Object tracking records
────────────────────

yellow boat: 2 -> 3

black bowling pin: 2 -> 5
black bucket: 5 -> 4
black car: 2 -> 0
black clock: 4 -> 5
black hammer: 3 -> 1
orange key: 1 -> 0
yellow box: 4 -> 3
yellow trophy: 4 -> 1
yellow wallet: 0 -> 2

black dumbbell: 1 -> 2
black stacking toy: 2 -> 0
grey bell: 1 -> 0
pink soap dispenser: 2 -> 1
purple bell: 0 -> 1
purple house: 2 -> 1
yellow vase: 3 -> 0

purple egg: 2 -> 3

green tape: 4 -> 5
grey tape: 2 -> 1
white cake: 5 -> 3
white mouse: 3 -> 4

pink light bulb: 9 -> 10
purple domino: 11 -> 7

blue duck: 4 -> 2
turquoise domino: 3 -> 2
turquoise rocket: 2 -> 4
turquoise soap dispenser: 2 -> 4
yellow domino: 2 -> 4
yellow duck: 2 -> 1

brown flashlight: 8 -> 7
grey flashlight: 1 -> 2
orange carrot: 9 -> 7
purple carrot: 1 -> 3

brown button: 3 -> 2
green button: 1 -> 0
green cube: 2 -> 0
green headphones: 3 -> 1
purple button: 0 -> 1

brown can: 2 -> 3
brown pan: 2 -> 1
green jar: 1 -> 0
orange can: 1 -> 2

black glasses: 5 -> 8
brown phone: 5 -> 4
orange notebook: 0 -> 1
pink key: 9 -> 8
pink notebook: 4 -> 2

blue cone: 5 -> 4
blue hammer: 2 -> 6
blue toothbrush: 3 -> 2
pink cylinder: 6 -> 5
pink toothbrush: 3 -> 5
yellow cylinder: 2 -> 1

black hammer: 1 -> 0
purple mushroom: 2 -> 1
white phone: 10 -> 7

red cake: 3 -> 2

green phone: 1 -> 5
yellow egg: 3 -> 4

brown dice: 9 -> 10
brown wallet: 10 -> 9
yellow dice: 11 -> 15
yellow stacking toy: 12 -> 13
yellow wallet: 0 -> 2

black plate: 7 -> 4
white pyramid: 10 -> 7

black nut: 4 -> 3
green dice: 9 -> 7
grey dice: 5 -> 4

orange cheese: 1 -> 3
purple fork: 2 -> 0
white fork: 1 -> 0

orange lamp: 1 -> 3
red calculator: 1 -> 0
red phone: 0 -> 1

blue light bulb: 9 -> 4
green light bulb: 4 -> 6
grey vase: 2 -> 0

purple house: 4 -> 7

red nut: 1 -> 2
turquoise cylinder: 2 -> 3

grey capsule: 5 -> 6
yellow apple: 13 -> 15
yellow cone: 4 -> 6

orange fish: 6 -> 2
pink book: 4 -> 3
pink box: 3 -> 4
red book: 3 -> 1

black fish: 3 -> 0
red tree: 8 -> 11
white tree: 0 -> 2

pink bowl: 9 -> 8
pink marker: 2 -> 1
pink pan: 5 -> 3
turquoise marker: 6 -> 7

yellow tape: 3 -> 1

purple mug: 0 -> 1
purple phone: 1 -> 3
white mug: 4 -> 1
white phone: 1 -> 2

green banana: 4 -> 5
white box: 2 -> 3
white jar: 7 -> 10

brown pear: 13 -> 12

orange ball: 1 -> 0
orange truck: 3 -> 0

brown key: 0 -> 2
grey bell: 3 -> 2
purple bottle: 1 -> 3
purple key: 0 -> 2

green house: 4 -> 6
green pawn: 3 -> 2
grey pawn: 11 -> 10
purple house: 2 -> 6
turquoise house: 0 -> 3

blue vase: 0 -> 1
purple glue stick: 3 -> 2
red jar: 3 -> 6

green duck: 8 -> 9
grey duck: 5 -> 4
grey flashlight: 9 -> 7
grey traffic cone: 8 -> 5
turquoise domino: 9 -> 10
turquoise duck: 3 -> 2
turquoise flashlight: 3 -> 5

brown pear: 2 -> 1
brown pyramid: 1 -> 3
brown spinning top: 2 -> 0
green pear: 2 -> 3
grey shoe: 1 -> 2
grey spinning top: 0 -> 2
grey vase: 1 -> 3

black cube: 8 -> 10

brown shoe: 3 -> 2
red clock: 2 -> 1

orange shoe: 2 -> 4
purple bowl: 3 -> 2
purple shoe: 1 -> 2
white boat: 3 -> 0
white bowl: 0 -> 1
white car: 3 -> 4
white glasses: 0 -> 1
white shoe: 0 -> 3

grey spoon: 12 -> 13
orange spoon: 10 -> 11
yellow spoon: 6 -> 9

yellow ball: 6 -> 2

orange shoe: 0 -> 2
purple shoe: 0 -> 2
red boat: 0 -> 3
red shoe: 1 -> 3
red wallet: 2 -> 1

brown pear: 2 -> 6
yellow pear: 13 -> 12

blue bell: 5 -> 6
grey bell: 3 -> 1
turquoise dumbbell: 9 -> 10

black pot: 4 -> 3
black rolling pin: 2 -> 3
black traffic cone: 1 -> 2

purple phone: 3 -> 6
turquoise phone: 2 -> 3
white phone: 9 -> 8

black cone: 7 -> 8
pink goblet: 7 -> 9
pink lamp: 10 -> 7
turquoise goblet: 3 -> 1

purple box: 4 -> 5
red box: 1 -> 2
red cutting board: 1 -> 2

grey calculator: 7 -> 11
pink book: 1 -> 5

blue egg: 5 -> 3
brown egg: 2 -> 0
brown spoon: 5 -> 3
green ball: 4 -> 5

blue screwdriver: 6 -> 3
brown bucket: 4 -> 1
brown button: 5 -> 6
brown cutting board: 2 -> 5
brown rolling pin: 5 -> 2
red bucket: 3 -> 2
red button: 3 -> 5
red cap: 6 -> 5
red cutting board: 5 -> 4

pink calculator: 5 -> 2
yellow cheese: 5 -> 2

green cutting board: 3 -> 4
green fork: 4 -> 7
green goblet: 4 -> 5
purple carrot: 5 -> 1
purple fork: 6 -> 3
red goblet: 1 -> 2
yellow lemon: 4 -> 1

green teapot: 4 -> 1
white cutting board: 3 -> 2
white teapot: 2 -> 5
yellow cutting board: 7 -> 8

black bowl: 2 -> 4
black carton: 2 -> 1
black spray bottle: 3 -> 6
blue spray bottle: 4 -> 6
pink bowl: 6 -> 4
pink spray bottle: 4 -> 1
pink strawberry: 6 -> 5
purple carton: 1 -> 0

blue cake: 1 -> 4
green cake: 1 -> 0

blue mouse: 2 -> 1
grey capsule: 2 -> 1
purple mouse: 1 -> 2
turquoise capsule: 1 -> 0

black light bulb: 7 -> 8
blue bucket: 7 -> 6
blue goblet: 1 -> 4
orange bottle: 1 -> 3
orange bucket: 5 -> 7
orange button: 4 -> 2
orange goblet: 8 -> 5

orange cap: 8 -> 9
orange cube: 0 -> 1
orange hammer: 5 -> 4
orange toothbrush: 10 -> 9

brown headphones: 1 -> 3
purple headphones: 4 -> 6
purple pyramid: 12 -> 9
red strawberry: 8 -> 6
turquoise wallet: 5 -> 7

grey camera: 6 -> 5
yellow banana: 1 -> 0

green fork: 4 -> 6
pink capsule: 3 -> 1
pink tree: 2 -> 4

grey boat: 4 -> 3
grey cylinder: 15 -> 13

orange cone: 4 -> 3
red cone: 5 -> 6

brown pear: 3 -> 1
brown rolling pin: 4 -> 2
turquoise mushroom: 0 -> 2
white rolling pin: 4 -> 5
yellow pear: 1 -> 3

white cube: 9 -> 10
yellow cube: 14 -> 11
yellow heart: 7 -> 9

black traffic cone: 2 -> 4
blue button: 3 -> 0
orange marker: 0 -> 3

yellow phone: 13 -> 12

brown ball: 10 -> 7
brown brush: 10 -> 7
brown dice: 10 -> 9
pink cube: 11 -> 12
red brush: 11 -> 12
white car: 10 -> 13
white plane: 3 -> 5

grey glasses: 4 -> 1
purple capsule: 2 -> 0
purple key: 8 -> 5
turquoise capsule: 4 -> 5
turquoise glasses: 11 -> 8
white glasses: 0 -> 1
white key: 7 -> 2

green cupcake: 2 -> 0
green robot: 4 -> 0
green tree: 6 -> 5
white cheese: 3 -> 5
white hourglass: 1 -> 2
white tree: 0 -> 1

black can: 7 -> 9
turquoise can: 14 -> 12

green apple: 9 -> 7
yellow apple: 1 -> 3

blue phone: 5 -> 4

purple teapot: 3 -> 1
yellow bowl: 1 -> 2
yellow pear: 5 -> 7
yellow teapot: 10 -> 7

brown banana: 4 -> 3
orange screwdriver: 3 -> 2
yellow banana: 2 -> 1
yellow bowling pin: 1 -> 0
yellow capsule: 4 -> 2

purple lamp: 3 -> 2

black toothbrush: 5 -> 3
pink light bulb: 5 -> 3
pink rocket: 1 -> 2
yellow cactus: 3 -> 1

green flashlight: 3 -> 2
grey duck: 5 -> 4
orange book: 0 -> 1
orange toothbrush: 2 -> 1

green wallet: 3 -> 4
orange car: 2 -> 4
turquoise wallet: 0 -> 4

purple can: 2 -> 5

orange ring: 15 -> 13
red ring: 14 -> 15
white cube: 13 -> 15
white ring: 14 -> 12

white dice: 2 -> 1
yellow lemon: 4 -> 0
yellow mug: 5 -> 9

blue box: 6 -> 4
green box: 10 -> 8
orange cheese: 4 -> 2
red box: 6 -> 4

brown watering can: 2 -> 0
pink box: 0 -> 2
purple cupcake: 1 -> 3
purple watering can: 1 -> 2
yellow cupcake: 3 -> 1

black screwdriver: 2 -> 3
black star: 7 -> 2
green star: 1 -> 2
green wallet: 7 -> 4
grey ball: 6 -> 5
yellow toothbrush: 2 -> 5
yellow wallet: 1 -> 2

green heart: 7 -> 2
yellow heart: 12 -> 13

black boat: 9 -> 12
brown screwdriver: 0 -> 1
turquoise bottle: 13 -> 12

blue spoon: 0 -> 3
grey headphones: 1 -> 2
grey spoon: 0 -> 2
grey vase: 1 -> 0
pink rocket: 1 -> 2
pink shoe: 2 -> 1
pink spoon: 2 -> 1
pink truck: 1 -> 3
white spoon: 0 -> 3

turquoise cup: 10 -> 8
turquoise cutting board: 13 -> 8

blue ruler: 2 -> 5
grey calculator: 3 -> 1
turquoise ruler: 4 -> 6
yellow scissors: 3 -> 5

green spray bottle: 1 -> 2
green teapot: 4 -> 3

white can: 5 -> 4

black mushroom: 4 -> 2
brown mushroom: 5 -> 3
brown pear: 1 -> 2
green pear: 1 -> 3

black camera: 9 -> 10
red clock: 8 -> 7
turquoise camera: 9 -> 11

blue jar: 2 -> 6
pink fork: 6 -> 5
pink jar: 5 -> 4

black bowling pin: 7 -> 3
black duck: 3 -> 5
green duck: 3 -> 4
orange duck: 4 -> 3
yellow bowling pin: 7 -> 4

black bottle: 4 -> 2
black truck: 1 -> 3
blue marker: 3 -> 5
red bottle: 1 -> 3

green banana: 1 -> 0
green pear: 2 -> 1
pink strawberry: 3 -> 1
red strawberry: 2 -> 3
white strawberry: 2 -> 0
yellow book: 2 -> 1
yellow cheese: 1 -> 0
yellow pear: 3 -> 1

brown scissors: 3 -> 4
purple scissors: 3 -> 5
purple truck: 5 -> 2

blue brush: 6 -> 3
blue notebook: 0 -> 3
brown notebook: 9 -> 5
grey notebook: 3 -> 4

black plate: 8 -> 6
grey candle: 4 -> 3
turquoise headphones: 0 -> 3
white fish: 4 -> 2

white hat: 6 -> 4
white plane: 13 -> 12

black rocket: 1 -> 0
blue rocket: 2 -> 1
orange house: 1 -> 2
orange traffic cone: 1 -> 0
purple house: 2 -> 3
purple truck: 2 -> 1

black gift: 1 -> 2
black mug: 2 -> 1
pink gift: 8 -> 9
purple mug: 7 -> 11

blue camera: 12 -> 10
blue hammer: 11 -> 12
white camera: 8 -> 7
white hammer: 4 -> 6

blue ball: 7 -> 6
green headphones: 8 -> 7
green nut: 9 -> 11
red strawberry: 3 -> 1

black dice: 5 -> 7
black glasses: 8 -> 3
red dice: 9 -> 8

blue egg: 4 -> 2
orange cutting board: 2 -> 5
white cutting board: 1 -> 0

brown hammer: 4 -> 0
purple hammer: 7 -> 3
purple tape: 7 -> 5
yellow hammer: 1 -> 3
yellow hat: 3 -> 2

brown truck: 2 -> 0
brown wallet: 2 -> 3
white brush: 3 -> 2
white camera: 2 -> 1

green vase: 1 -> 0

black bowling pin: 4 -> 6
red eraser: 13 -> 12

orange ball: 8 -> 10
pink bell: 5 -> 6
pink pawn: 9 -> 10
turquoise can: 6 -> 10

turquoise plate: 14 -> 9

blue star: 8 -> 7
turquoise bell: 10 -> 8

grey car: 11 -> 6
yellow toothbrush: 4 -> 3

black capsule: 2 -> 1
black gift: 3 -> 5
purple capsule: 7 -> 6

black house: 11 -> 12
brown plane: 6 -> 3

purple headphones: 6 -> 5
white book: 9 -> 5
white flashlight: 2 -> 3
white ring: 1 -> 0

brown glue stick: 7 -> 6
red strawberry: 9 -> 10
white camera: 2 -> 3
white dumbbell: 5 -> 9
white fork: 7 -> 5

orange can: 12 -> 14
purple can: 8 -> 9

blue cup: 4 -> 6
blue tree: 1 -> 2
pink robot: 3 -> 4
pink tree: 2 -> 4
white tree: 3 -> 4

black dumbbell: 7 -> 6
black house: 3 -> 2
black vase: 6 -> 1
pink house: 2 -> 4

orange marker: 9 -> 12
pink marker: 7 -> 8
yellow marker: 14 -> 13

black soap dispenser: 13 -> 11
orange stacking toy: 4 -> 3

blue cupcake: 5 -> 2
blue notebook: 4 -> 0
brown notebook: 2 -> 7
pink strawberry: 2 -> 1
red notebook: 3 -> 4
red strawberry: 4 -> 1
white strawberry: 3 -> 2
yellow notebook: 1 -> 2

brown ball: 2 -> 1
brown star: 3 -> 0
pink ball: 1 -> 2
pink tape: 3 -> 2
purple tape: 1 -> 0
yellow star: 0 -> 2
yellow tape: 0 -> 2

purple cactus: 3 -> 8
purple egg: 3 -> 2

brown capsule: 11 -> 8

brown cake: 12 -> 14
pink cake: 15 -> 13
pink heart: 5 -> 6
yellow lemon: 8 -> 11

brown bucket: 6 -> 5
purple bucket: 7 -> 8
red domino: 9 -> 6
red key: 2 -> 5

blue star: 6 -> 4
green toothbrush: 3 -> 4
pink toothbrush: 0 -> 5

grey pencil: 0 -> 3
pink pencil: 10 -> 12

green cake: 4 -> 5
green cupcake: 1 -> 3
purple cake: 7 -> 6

────────────────────

* [Task to complete]: Lines from the one with "red strawberry: 9 -> 10" through the last line above must be printed exactly; no other line is to appear.

* [Your response]:
red strawberry: 9 -> 10
white camera: 2 -> 3
white dumbbell: 5 -> 9
white fork: 7 -> 5

orange can: 12 -> 14
purple can: 8 -> 9

blue cup: 4 -> 6
blue tree: 1 -> 2
pink robot: 3 -> 4
pink tree: 2 -> 4
white tree: 3 -> 4

black dumbbell: 7 -> 6
black house: 3 -> 2
black vase: 6 -> 1
pink house: 2 -> 4

orange marker: 9 -> 12
pink marker: 7 -> 8
yellow marker: 14 -> 13

black soap dispenser: 13 -> 11
orange stacking toy: 4 -> 3

blue cupcake: 5 -> 2
blue notebook: 4 -> 0
brown notebook: 2 -> 7
pink strawberry: 2 -> 1
red notebook: 3 -> 4
red strawberry: 4 -> 1
white strawberry: 3 -> 2
yellow notebook: 1 -> 2

brown ball: 2 -> 1
brown star: 3 -> 0
pink ball: 1 -> 2
pink tape: 3 -> 2
purple tape: 1 -> 0
yellow star: 0 -> 2
yellow tape: 0 -> 2

purple cactus: 3 -> 8
purple egg: 3 -> 2

brown capsule: 11 -> 8

brown cake: 12 -> 14
pink cake: 15 -> 13
pink heart: 5 -> 6
yellow lemon: 8 -> 11

brown bucket: 6 -> 5
purple bucket: 7 -> 8
red domino: 9 -> 6
red key: 2 -> 5

blue star: 6 -> 4
green toothbrush: 3 -> 4
pink toothbrush: 0 -> 5

grey pencil: 0 -> 3
pink pencil: 10 -> 12

green cake: 4 -> 5
green cupcake: 1 -> 3
purple cake: 7 -> 6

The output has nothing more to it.